> [EXERCISE]: Quote every line of the records below verbatim, keeping their order.

== DATA LINES

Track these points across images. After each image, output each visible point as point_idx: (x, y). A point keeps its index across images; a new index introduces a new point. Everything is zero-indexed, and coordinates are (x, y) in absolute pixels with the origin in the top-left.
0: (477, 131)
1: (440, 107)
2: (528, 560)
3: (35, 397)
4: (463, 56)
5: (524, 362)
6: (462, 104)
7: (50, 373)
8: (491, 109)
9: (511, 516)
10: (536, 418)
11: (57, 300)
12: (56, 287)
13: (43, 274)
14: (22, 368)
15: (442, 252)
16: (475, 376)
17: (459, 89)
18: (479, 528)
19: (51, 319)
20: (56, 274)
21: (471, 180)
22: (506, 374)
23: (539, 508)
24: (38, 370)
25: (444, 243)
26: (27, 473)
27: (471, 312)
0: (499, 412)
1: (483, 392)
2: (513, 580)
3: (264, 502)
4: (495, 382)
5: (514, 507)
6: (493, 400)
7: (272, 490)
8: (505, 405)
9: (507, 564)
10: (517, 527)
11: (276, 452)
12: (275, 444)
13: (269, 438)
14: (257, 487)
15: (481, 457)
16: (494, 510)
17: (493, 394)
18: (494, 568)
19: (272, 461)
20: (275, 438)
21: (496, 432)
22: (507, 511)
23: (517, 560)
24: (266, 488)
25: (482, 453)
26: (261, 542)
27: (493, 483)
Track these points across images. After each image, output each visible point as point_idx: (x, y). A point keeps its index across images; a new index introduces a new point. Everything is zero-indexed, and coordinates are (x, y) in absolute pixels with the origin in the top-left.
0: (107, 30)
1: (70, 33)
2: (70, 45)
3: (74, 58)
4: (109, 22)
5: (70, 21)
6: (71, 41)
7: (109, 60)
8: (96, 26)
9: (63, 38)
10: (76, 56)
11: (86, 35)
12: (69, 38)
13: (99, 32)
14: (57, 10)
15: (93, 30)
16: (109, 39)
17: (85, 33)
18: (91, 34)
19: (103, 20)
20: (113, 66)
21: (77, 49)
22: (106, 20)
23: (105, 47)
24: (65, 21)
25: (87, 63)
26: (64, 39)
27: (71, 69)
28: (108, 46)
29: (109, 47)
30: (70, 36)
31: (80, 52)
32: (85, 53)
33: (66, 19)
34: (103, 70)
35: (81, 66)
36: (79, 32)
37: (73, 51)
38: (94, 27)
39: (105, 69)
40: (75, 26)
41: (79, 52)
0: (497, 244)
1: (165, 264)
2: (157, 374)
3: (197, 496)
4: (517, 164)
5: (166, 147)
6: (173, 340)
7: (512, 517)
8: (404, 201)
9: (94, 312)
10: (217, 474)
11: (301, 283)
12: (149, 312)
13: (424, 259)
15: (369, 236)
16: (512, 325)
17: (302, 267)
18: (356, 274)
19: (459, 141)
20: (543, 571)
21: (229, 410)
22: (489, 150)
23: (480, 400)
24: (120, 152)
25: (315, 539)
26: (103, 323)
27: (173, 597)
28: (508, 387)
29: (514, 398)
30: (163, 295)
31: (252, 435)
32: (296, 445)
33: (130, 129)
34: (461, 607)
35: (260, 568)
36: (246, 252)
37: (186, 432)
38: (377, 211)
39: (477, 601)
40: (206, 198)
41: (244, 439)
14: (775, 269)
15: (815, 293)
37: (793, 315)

====

> [EXPECTED ANSWER]:
Track these points across images. After each image, output each visible point as point_idx: (x, y). A point keeps its index across images; a new index introduces a new point. Everything is zero-indexed, and coordinates are (x, y) in absolute pixels with the origin in the top-left.
0: (477, 131)
1: (440, 107)
2: (528, 560)
3: (35, 397)
4: (463, 56)
5: (524, 362)
6: (462, 104)
7: (50, 373)
8: (491, 109)
9: (511, 516)
10: (536, 418)
11: (57, 300)
12: (56, 287)
13: (43, 274)
14: (22, 368)
15: (442, 252)
16: (475, 376)
17: (459, 89)
18: (479, 528)
19: (51, 319)
20: (56, 274)
21: (471, 180)
22: (506, 374)
23: (539, 508)
24: (38, 370)
25: (444, 243)
26: (27, 473)
27: (471, 312)
0: (499, 412)
1: (483, 392)
2: (513, 580)
3: (264, 502)
4: (495, 382)
5: (514, 507)
6: (493, 400)
7: (272, 490)
8: (505, 405)
9: (507, 564)
10: (517, 527)
11: (276, 452)
12: (275, 444)
13: (269, 438)
14: (257, 487)
15: (481, 457)
16: (494, 510)
17: (493, 394)
18: (494, 568)
19: (272, 461)
20: (275, 438)
21: (496, 432)
22: (507, 511)
23: (517, 560)
24: (266, 488)
25: (482, 453)
26: (261, 542)
27: (493, 483)
Track these points across images. After each image, output each visible point as point_idx: (x, y). A point keeps its index across images; a new index introduces a new point. Everything is zero-indexed, and coordinates are (x, y) in absolute pixels with the origin in the top-left.
0: (107, 30)
1: (70, 33)
2: (70, 45)
3: (74, 58)
4: (109, 22)
5: (70, 21)
6: (71, 41)
7: (109, 60)
8: (96, 26)
9: (63, 38)
10: (76, 56)
11: (86, 35)
12: (69, 38)
13: (99, 32)
14: (57, 10)
15: (93, 30)
16: (109, 39)
17: (85, 33)
18: (91, 34)
19: (103, 20)
20: (113, 66)
21: (77, 49)
22: (106, 20)
23: (105, 47)
24: (65, 21)
25: (87, 63)
26: (64, 39)
27: (71, 69)
28: (108, 46)
29: (109, 47)
30: (70, 36)
31: (80, 52)
32: (85, 53)
33: (66, 19)
34: (103, 70)
35: (81, 66)
36: (79, 32)
37: (73, 51)
38: (94, 27)
39: (105, 69)
40: (75, 26)
41: (79, 52)
0: (497, 244)
1: (165, 264)
2: (157, 374)
3: (197, 496)
4: (517, 164)
5: (166, 147)
6: (173, 340)
7: (512, 517)
8: (404, 201)
9: (94, 312)
10: (217, 474)
11: (301, 283)
12: (149, 312)
13: (424, 259)
15: (369, 236)
16: (512, 325)
17: (302, 267)
18: (356, 274)
19: (459, 141)
20: (543, 571)
21: (229, 410)
22: (489, 150)
23: (480, 400)
24: (120, 152)
25: (315, 539)
26: (103, 323)
27: (173, 597)
28: (508, 387)
29: (514, 398)
30: (163, 295)
31: (252, 435)
32: (296, 445)
33: (130, 129)
34: (461, 607)
35: (260, 568)
36: (246, 252)
37: (186, 432)
38: (377, 211)
39: (477, 601)
40: (206, 198)
41: (244, 439)
14: (775, 269)
15: (815, 293)
37: (793, 315)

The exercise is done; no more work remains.